[Data in this exercise]

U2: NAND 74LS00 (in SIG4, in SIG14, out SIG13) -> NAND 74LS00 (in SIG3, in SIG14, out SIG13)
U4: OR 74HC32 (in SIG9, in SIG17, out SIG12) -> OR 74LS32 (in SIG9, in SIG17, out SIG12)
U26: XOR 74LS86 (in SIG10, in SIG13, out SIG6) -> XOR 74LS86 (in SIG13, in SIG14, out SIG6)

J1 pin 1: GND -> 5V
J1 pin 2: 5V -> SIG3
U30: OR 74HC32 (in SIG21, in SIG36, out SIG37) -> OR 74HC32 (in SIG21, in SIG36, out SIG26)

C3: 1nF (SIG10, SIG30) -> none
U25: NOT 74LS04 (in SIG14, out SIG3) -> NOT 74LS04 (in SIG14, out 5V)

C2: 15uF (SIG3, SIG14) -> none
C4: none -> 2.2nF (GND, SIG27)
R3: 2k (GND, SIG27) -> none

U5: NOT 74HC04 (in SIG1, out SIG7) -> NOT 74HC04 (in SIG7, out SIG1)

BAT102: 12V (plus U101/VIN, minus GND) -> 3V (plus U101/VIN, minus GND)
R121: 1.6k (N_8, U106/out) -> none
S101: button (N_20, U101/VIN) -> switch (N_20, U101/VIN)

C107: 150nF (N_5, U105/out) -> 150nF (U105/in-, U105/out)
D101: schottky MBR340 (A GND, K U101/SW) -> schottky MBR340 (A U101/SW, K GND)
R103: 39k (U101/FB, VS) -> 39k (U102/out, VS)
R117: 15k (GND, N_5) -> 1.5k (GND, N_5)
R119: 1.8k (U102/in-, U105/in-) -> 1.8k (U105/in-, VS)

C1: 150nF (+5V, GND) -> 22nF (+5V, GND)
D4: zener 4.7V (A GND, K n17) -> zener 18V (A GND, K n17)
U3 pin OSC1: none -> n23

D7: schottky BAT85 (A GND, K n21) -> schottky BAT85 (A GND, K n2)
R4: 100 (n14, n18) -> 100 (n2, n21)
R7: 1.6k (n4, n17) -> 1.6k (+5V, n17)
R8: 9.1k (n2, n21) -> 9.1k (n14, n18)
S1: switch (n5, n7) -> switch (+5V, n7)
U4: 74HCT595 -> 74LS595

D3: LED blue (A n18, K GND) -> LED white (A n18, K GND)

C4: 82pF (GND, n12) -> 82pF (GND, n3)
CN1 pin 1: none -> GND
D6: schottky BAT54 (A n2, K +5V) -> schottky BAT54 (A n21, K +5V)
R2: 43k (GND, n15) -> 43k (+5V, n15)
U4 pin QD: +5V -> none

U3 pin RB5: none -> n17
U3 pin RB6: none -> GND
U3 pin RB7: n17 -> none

[What to produce]
I'd like the records returned exactly as they were written, please.

[Exercise response]
U2: NAND 74LS00 (in SIG4, in SIG14, out SIG13) -> NAND 74LS00 (in SIG3, in SIG14, out SIG13)
U4: OR 74HC32 (in SIG9, in SIG17, out SIG12) -> OR 74LS32 (in SIG9, in SIG17, out SIG12)
U26: XOR 74LS86 (in SIG10, in SIG13, out SIG6) -> XOR 74LS86 (in SIG13, in SIG14, out SIG6)

J1 pin 1: GND -> 5V
J1 pin 2: 5V -> SIG3
U30: OR 74HC32 (in SIG21, in SIG36, out SIG37) -> OR 74HC32 (in SIG21, in SIG36, out SIG26)

C3: 1nF (SIG10, SIG30) -> none
U25: NOT 74LS04 (in SIG14, out SIG3) -> NOT 74LS04 (in SIG14, out 5V)

C2: 15uF (SIG3, SIG14) -> none
C4: none -> 2.2nF (GND, SIG27)
R3: 2k (GND, SIG27) -> none

U5: NOT 74HC04 (in SIG1, out SIG7) -> NOT 74HC04 (in SIG7, out SIG1)

BAT102: 12V (plus U101/VIN, minus GND) -> 3V (plus U101/VIN, minus GND)
R121: 1.6k (N_8, U106/out) -> none
S101: button (N_20, U101/VIN) -> switch (N_20, U101/VIN)

C107: 150nF (N_5, U105/out) -> 150nF (U105/in-, U105/out)
D101: schottky MBR340 (A GND, K U101/SW) -> schottky MBR340 (A U101/SW, K GND)
R103: 39k (U101/FB, VS) -> 39k (U102/out, VS)
R117: 15k (GND, N_5) -> 1.5k (GND, N_5)
R119: 1.8k (U102/in-, U105/in-) -> 1.8k (U105/in-, VS)

C1: 150nF (+5V, GND) -> 22nF (+5V, GND)
D4: zener 4.7V (A GND, K n17) -> zener 18V (A GND, K n17)
U3 pin OSC1: none -> n23

D7: schottky BAT85 (A GND, K n21) -> schottky BAT85 (A GND, K n2)
R4: 100 (n14, n18) -> 100 (n2, n21)
R7: 1.6k (n4, n17) -> 1.6k (+5V, n17)
R8: 9.1k (n2, n21) -> 9.1k (n14, n18)
S1: switch (n5, n7) -> switch (+5V, n7)
U4: 74HCT595 -> 74LS595

D3: LED blue (A n18, K GND) -> LED white (A n18, K GND)

C4: 82pF (GND, n12) -> 82pF (GND, n3)
CN1 pin 1: none -> GND
D6: schottky BAT54 (A n2, K +5V) -> schottky BAT54 (A n21, K +5V)
R2: 43k (GND, n15) -> 43k (+5V, n15)
U4 pin QD: +5V -> none

U3 pin RB5: none -> n17
U3 pin RB6: none -> GND
U3 pin RB7: n17 -> none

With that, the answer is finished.